REQUEST: Write down, character for character, the records below from their first line up to and including the line containing "red trapezoid at (152, 162): moved".
===
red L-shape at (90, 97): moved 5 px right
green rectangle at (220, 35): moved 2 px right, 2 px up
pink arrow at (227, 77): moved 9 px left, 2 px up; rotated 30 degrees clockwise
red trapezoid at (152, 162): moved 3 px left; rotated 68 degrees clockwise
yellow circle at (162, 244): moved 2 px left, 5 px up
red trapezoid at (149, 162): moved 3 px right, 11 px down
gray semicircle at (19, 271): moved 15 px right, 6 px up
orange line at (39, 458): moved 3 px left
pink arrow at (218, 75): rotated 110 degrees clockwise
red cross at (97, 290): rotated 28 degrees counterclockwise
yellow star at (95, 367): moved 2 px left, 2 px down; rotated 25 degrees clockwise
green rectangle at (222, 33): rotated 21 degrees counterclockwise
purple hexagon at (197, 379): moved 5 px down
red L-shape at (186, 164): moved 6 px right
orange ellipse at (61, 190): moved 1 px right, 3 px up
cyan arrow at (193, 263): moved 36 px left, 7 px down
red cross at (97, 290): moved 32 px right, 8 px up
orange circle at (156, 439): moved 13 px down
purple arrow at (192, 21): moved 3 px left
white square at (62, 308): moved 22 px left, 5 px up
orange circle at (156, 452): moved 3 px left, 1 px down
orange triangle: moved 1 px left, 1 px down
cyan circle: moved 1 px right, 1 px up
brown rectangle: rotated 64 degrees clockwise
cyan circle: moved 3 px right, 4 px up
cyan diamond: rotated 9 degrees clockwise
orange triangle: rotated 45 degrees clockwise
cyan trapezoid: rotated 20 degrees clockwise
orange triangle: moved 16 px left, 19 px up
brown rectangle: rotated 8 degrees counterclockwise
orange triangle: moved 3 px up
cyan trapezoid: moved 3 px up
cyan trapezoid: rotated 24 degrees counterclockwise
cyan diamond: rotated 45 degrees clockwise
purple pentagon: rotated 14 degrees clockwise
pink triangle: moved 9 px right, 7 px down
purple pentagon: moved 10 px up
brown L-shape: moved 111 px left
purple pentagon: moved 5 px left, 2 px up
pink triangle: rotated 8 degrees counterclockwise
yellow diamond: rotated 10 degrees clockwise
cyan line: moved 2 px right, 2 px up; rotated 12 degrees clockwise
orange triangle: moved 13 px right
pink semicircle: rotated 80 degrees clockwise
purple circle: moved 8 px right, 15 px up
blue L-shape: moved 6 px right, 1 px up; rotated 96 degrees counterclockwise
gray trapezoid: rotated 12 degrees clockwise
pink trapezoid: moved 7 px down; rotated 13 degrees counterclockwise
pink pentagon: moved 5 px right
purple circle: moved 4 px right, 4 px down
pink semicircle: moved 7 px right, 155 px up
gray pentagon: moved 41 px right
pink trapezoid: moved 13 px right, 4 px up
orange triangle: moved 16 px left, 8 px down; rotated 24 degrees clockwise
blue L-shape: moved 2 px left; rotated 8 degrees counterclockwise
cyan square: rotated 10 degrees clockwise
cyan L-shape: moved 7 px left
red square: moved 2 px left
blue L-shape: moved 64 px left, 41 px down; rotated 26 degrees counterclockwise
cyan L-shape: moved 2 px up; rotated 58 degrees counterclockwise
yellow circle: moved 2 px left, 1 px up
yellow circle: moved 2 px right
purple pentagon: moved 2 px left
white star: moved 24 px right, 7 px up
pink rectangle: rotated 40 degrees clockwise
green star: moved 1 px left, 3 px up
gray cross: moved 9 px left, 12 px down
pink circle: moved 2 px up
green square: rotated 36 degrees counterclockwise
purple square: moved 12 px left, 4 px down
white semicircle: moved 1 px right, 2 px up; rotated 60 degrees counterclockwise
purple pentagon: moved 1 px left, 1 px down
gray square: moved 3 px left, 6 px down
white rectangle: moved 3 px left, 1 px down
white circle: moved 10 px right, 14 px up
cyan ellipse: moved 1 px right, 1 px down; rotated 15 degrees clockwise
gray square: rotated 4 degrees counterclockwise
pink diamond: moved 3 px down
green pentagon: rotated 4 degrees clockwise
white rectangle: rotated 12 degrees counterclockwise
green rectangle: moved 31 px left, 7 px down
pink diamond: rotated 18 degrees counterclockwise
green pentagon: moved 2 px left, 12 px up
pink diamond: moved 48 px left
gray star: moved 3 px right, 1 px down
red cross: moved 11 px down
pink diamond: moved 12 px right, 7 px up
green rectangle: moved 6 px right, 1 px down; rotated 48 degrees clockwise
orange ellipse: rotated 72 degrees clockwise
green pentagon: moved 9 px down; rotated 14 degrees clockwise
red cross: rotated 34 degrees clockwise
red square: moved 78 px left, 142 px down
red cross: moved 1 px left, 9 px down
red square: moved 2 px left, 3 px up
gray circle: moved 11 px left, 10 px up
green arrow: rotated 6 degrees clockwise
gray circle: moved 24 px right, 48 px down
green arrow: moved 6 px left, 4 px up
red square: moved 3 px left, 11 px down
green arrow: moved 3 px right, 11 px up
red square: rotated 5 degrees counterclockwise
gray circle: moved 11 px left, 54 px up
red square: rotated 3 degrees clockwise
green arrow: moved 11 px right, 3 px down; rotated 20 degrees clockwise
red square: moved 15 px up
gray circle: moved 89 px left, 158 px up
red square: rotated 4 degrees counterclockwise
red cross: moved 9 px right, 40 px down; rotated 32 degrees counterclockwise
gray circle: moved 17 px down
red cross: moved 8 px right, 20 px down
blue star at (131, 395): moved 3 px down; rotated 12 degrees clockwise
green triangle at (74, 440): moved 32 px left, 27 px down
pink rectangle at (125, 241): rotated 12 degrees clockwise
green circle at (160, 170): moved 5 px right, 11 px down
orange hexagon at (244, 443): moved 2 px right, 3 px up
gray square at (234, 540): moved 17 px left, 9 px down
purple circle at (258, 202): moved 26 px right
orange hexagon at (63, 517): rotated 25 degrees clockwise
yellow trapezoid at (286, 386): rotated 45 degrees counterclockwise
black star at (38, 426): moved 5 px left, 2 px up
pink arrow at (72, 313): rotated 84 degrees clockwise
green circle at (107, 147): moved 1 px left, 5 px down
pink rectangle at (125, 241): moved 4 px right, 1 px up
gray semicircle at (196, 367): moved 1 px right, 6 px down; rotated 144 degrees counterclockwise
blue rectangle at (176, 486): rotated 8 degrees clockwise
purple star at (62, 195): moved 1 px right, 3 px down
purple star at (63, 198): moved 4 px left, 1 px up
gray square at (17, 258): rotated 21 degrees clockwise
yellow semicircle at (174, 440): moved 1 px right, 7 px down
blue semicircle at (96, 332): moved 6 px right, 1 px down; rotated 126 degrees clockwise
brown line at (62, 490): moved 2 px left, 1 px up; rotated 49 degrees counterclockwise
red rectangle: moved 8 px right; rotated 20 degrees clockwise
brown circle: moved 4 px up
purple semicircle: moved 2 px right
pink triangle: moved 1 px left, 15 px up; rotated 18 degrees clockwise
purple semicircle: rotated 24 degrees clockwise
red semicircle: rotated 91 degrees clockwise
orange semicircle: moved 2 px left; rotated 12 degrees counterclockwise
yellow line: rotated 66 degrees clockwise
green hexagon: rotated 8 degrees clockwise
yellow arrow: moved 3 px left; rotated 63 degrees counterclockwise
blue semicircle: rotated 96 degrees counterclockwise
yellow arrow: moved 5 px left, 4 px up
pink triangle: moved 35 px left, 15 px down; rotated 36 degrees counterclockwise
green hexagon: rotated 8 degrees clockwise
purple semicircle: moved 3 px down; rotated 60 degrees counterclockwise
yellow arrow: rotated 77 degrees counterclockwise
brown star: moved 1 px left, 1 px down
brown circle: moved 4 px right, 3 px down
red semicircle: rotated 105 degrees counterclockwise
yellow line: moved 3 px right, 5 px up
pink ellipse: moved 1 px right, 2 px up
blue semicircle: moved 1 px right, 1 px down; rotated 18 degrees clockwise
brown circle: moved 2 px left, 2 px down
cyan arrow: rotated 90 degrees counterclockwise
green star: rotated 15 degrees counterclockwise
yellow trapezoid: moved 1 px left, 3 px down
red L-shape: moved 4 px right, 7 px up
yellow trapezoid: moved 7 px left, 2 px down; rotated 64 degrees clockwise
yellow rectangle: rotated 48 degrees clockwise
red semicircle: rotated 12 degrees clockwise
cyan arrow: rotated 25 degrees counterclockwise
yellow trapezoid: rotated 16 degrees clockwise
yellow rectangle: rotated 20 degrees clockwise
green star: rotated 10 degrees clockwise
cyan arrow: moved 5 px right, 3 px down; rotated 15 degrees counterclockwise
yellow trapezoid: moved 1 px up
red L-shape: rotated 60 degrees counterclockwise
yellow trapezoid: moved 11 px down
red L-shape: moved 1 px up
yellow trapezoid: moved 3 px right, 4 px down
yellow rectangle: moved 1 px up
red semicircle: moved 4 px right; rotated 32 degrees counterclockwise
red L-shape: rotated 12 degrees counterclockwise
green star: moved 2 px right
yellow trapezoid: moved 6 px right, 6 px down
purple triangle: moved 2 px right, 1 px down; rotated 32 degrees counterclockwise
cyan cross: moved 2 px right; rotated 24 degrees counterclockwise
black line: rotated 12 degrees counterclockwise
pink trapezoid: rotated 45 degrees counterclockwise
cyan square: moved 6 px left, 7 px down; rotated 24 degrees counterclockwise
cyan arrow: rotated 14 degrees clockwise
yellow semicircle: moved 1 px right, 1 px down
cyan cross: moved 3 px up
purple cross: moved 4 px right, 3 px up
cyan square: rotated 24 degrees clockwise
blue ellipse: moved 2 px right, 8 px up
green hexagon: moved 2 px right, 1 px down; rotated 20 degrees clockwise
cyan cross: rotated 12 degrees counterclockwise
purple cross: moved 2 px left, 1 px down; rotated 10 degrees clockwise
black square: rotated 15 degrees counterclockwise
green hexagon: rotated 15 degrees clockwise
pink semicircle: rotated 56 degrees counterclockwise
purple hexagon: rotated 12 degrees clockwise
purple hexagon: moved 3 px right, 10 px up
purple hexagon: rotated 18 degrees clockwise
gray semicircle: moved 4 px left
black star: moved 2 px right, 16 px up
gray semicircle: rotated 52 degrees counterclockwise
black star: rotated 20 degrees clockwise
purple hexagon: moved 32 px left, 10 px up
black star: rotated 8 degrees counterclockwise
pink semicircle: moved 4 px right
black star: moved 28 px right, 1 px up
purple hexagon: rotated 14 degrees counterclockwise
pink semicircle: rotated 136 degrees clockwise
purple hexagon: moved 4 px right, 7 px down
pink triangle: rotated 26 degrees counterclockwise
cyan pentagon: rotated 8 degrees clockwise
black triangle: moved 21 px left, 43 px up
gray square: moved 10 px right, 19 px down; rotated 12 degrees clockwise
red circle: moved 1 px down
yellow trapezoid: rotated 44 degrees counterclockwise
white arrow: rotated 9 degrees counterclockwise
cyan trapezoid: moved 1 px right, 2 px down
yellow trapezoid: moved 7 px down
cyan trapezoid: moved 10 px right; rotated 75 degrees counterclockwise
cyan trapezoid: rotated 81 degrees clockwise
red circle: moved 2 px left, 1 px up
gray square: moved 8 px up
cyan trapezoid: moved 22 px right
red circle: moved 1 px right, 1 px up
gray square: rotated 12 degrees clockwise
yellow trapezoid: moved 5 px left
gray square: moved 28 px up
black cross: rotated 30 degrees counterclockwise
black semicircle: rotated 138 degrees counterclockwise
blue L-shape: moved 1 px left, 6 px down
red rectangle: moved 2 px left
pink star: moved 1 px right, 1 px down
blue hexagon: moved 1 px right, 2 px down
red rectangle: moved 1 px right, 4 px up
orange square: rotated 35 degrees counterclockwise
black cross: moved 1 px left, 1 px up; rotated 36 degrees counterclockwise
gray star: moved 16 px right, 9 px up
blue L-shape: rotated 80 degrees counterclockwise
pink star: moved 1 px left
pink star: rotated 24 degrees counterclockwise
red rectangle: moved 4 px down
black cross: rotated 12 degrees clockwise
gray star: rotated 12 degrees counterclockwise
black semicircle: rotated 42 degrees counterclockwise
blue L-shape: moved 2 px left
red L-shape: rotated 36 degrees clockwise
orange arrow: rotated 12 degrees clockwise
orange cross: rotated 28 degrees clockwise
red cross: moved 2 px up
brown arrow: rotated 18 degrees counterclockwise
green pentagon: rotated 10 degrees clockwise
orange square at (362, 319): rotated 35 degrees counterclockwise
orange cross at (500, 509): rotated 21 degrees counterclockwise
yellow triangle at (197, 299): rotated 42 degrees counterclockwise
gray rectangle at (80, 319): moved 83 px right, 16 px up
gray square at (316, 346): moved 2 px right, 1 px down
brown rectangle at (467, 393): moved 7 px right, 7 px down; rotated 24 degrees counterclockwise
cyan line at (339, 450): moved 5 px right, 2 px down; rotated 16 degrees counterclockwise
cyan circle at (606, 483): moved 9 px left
===
ANSWER TO THIS TASK:
red L-shape at (90, 97): moved 5 px right
green rectangle at (220, 35): moved 2 px right, 2 px up
pink arrow at (227, 77): moved 9 px left, 2 px up; rotated 30 degrees clockwise
red trapezoid at (152, 162): moved 3 px left; rotated 68 degrees clockwise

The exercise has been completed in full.